> [Exercise description]:
Give only the number of lines in the records that include the string "purple".

> [Records supplied]:
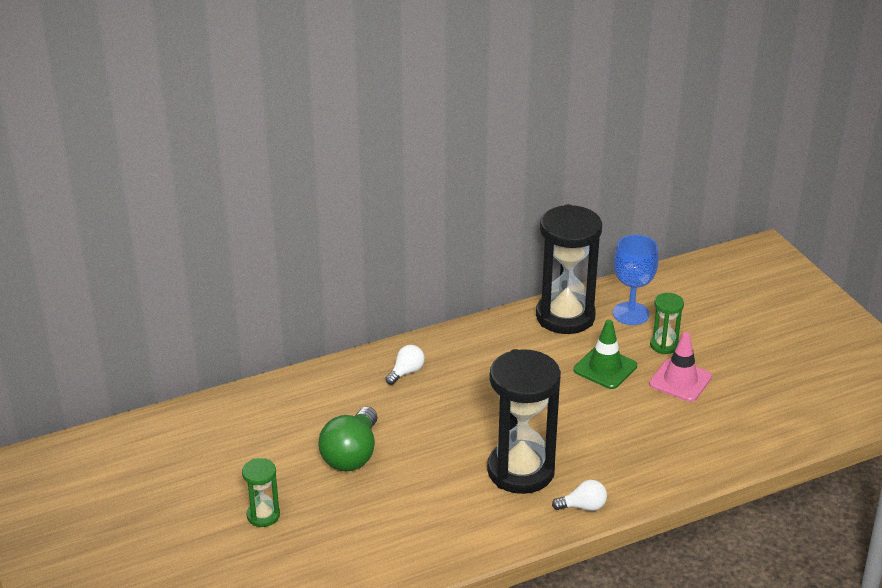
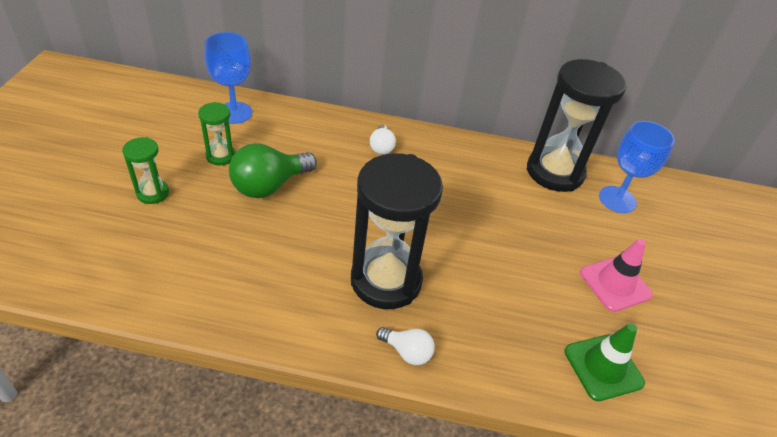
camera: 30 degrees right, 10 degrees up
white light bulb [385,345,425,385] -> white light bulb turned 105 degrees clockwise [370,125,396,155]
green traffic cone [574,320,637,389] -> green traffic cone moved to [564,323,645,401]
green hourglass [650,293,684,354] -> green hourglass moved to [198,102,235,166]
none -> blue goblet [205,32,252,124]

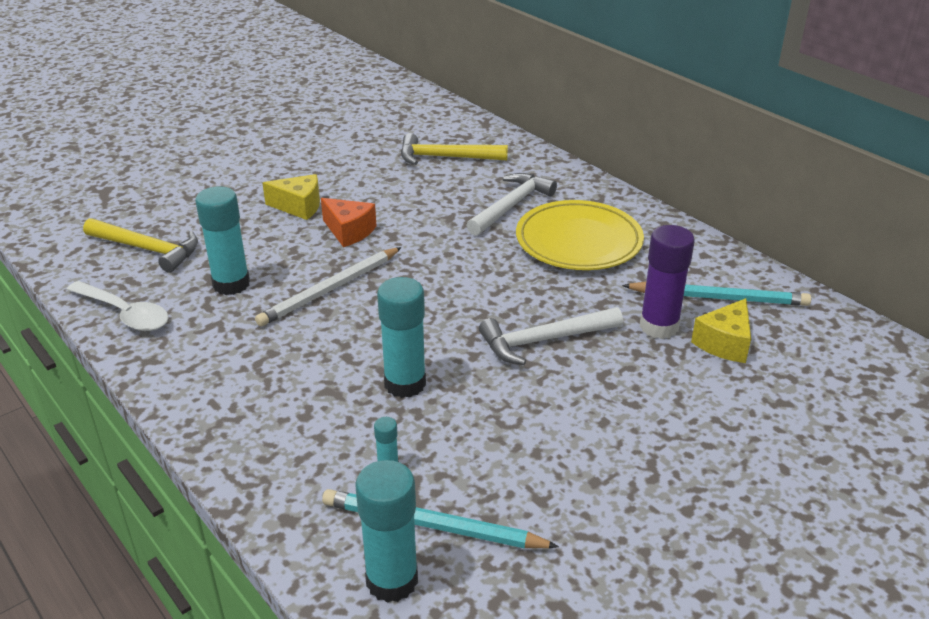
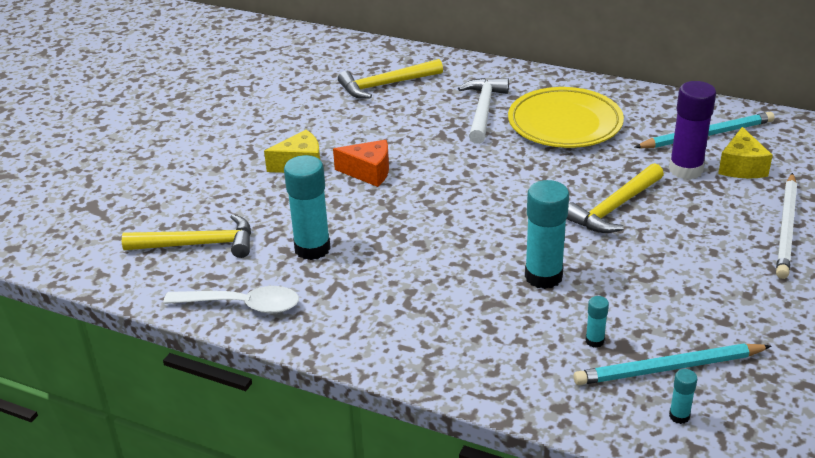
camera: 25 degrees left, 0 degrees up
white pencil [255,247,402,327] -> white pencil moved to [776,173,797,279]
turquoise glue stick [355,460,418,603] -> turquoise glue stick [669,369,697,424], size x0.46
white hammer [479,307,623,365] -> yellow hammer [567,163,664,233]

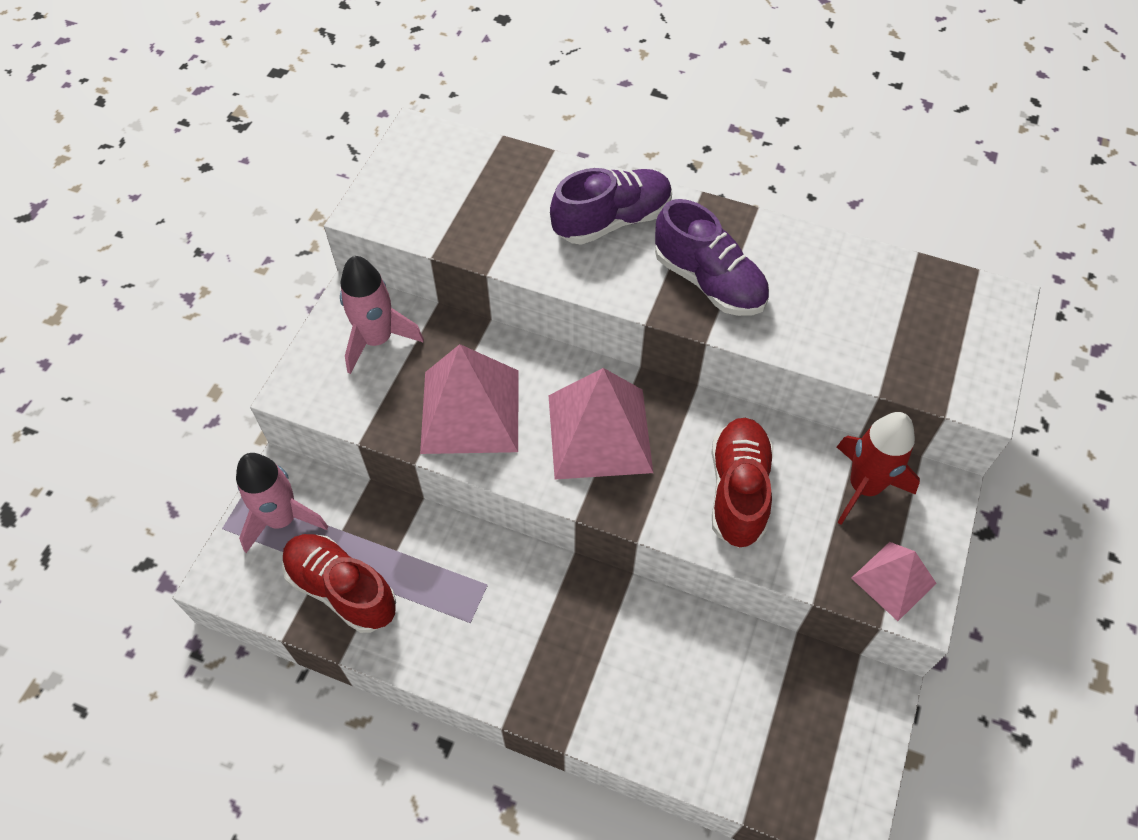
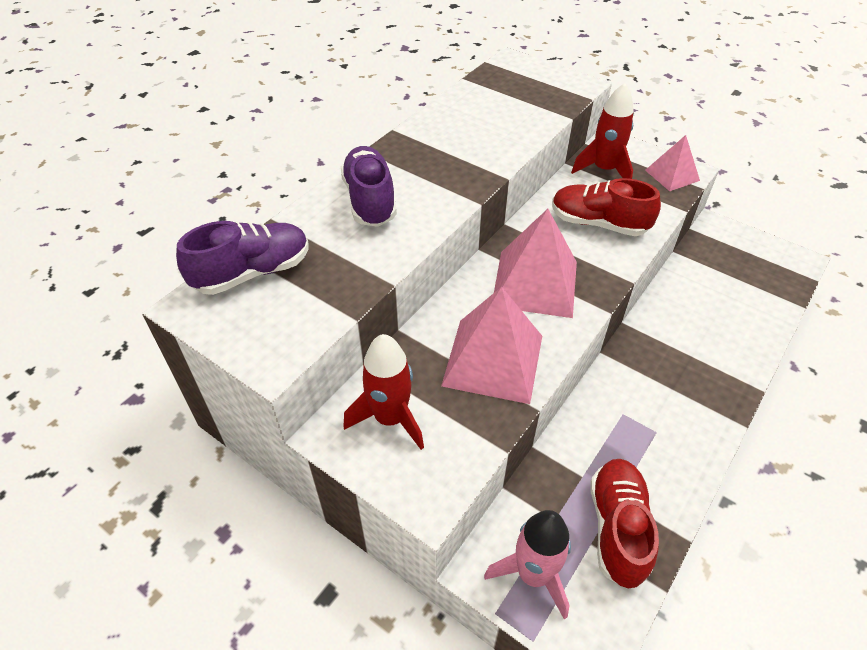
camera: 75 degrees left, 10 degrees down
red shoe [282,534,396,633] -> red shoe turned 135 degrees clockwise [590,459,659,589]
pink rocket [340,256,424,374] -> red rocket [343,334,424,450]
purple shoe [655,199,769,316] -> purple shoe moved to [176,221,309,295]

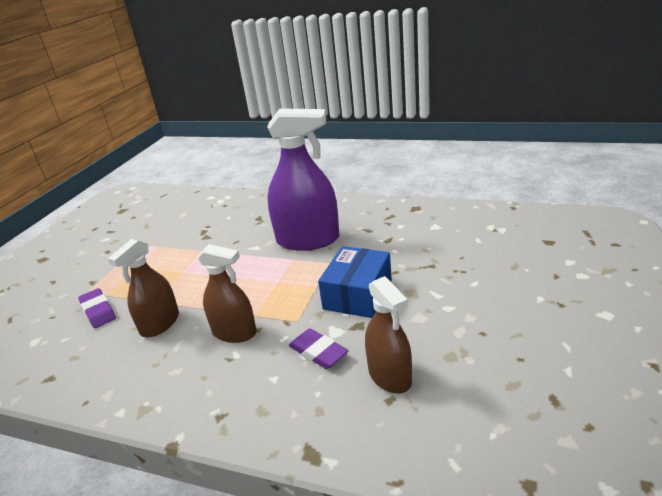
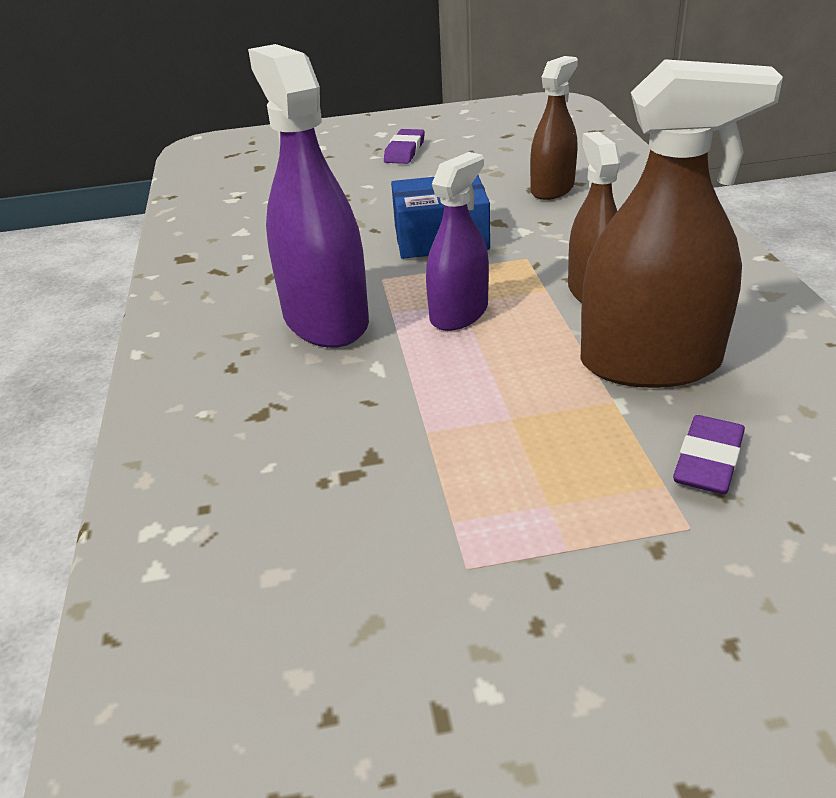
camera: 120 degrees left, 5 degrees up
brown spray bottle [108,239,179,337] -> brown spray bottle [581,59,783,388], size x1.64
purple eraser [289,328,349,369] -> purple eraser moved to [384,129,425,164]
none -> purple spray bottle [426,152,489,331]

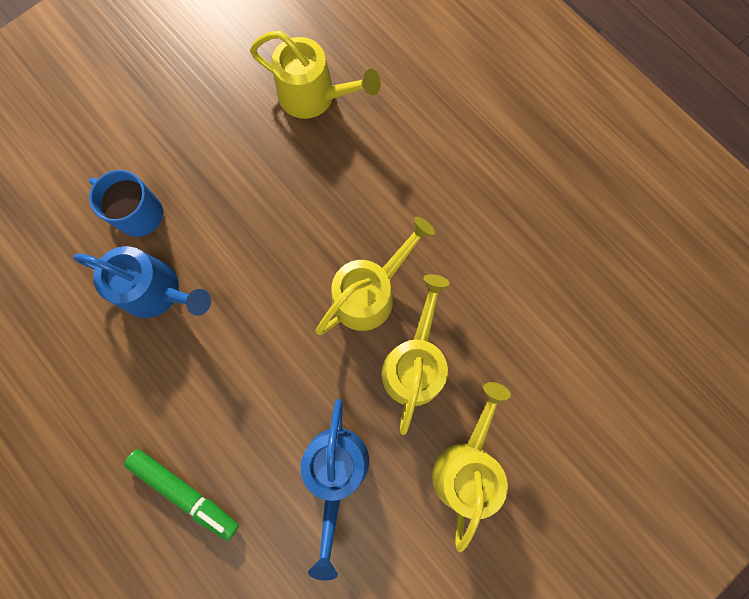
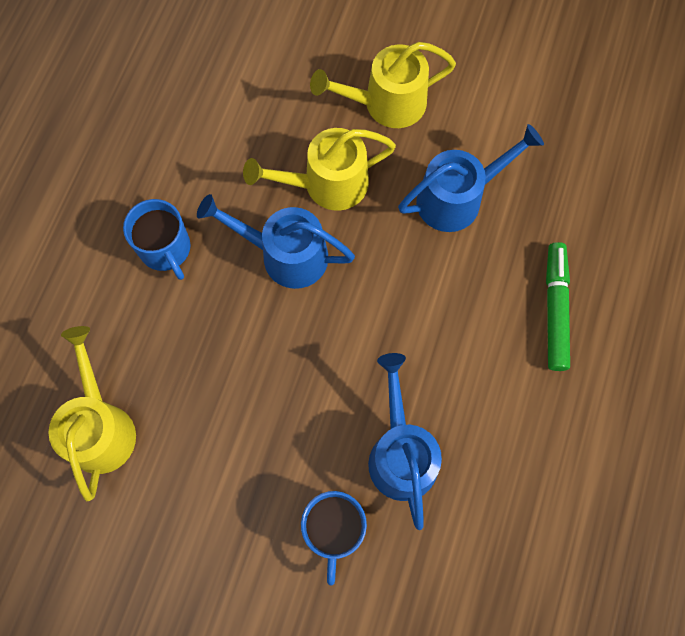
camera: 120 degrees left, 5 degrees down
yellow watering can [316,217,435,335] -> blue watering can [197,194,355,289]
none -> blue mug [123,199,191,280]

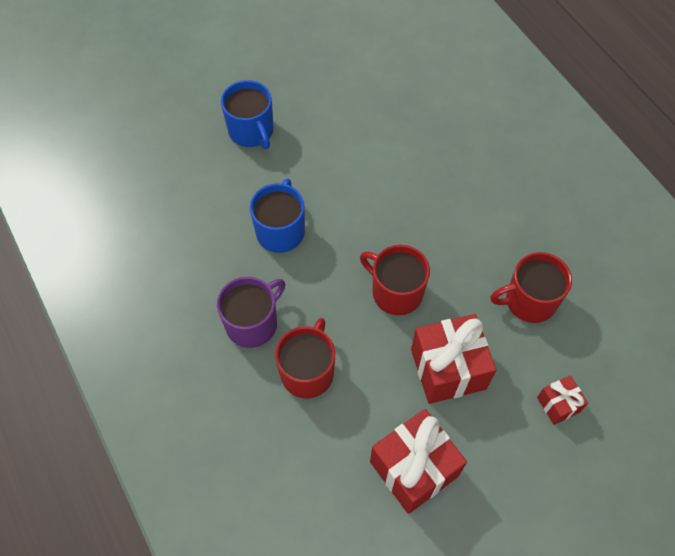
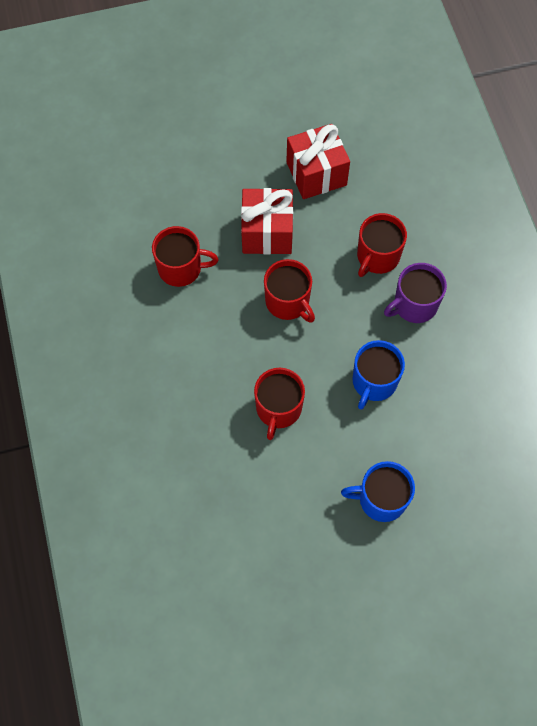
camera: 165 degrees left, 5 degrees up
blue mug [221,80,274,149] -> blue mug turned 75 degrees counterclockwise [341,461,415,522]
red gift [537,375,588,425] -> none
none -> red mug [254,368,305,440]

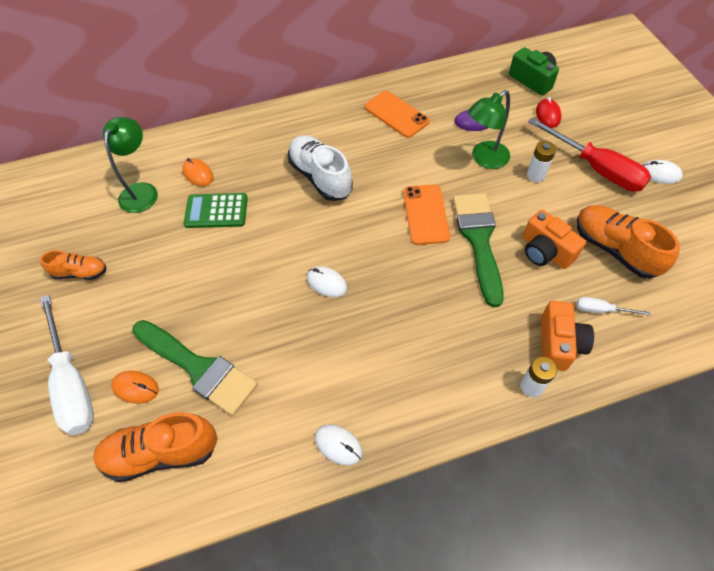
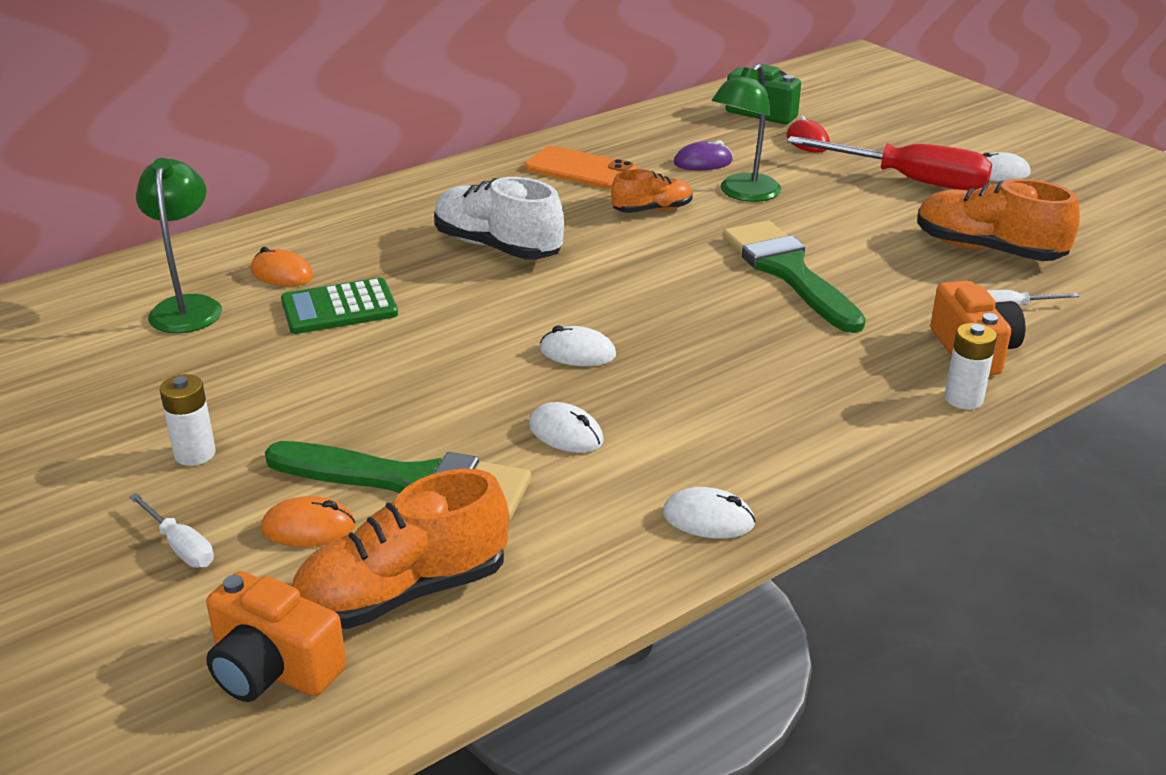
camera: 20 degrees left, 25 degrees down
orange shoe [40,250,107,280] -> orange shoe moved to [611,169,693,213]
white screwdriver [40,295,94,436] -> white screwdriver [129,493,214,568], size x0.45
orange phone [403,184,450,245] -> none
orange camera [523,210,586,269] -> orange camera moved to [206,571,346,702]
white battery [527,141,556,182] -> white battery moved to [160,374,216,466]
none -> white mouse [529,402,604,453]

> [Result of the exercise]:
3